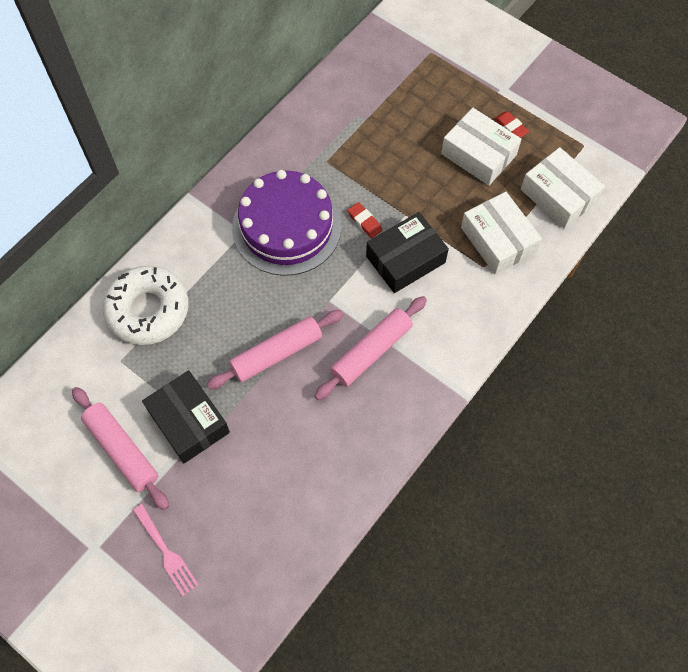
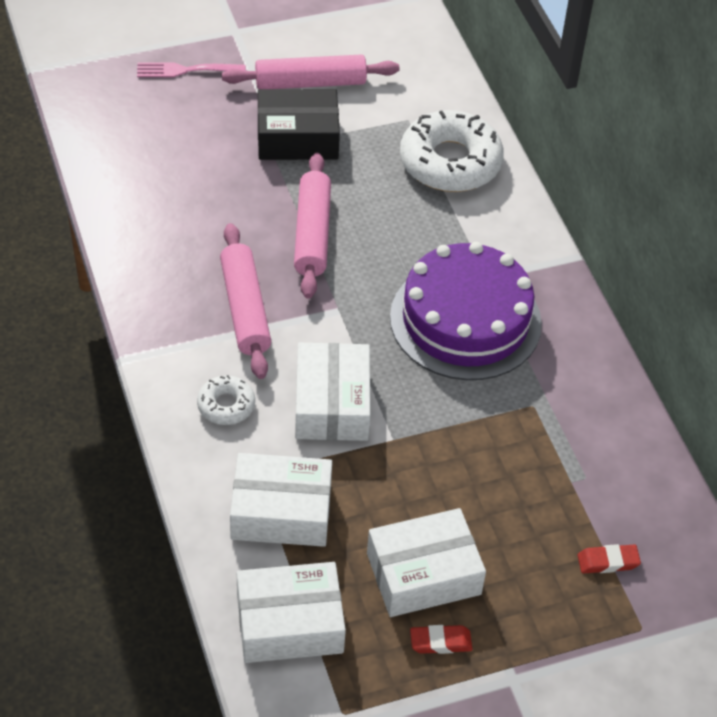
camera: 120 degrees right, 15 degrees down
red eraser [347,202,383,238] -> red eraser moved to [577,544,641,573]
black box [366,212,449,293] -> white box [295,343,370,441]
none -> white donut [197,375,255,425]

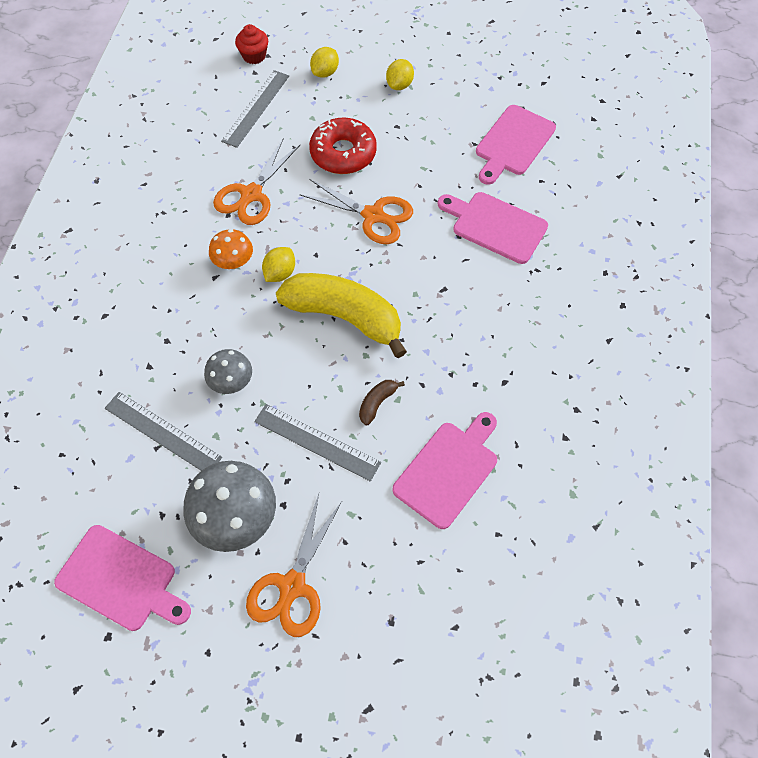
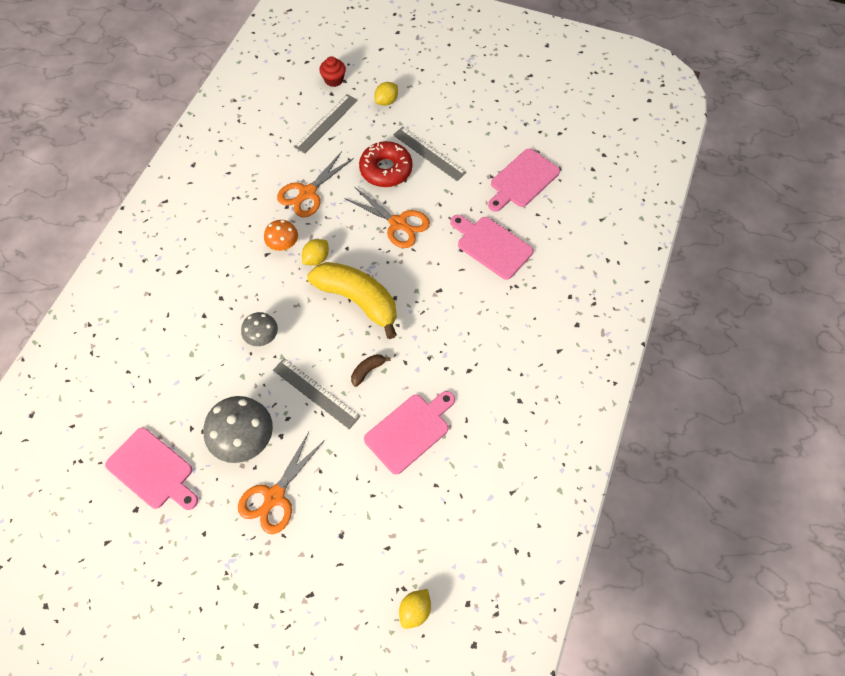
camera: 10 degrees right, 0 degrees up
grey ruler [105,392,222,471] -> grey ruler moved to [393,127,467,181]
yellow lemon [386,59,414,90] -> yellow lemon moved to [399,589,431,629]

------------------------------------------------

TASK: Send back every line of the listing exactly. Omit the images.

TASK OUTPUT:
camera: 120 degrees right, 15 degrees down
red eraser [347,202,383,238] -> red eraser moved to [577,544,641,573]
black box [366,212,449,293] -> white box [295,343,370,441]
none -> white donut [197,375,255,425]

camera: 10 degrees right, 0 degrees up
grey ruler [105,392,222,471] -> grey ruler moved to [393,127,467,181]
yellow lemon [386,59,414,90] -> yellow lemon moved to [399,589,431,629]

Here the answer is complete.